-- Opening Marker --

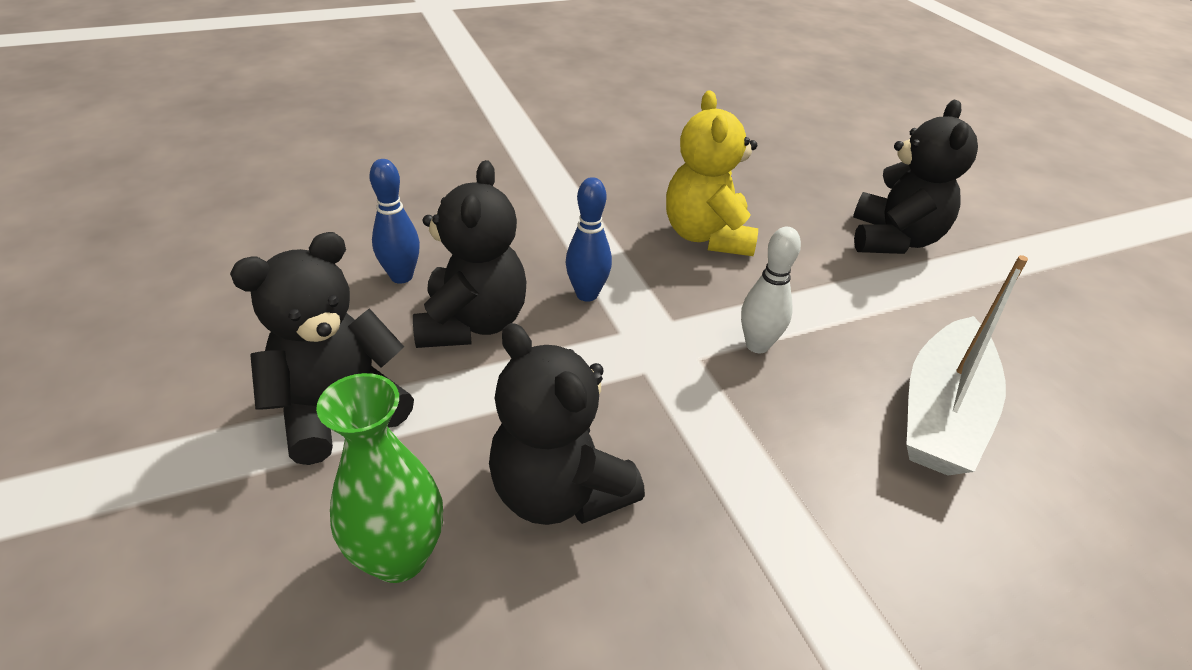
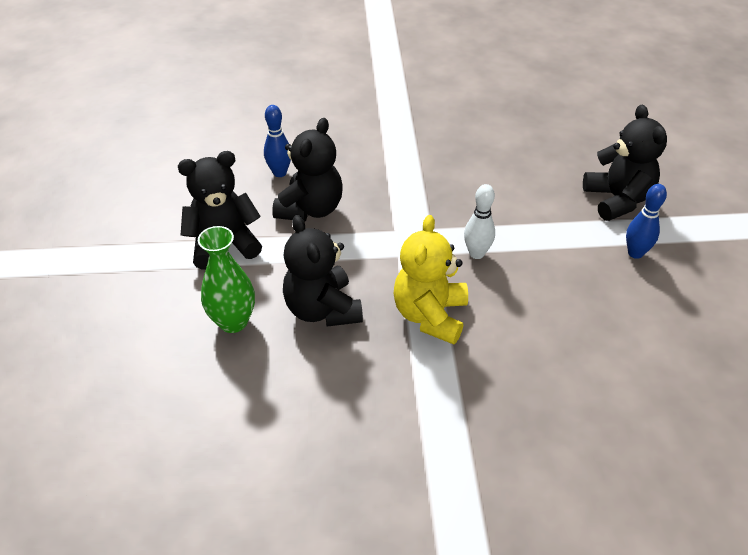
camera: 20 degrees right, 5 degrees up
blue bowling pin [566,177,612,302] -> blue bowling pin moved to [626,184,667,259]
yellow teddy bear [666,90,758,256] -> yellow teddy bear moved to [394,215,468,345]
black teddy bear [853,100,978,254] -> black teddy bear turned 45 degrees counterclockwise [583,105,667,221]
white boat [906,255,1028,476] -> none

-- Closing Marker --
-- Opening Marker --

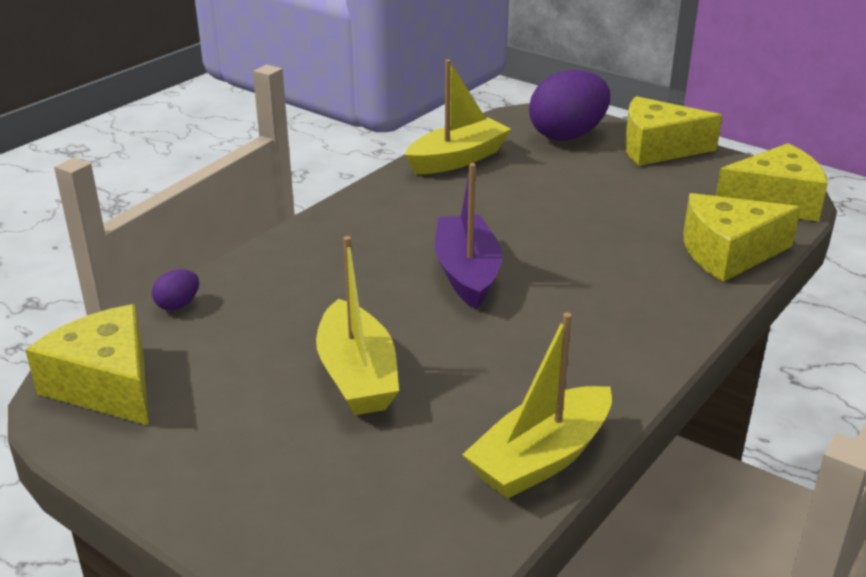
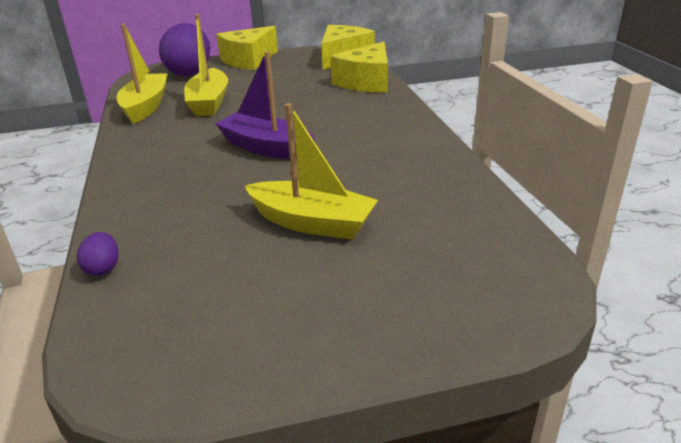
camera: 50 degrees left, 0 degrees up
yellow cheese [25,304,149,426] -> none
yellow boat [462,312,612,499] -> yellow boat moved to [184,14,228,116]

-- Closing Marker --

**What is being asked**
Your answer should be the lines above from the one containing "camera: 20 degrees right, 5 degrees up" through the one containing "white boat [906,255,1028,476] -> none", copied exactly and with both ends kept.

**Result of this exercise**
camera: 20 degrees right, 5 degrees up
blue bowling pin [566,177,612,302] -> blue bowling pin moved to [626,184,667,259]
yellow teddy bear [666,90,758,256] -> yellow teddy bear moved to [394,215,468,345]
black teddy bear [853,100,978,254] -> black teddy bear turned 45 degrees counterclockwise [583,105,667,221]
white boat [906,255,1028,476] -> none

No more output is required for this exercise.